***** Extracted records

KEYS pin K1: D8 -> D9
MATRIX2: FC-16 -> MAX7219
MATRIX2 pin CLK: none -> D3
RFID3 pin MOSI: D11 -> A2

**********
***** Extracted records

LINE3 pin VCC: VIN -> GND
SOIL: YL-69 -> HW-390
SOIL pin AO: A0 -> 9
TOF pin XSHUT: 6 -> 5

**********

(Exercise) Of the lines above, extract only those from the line with "LINE3 pin VCC: VIN -> GND" to the line with "TOF pin XSHUT: 6 -> 5", both included, exactly as written.

(Response area)
LINE3 pin VCC: VIN -> GND
SOIL: YL-69 -> HW-390
SOIL pin AO: A0 -> 9
TOF pin XSHUT: 6 -> 5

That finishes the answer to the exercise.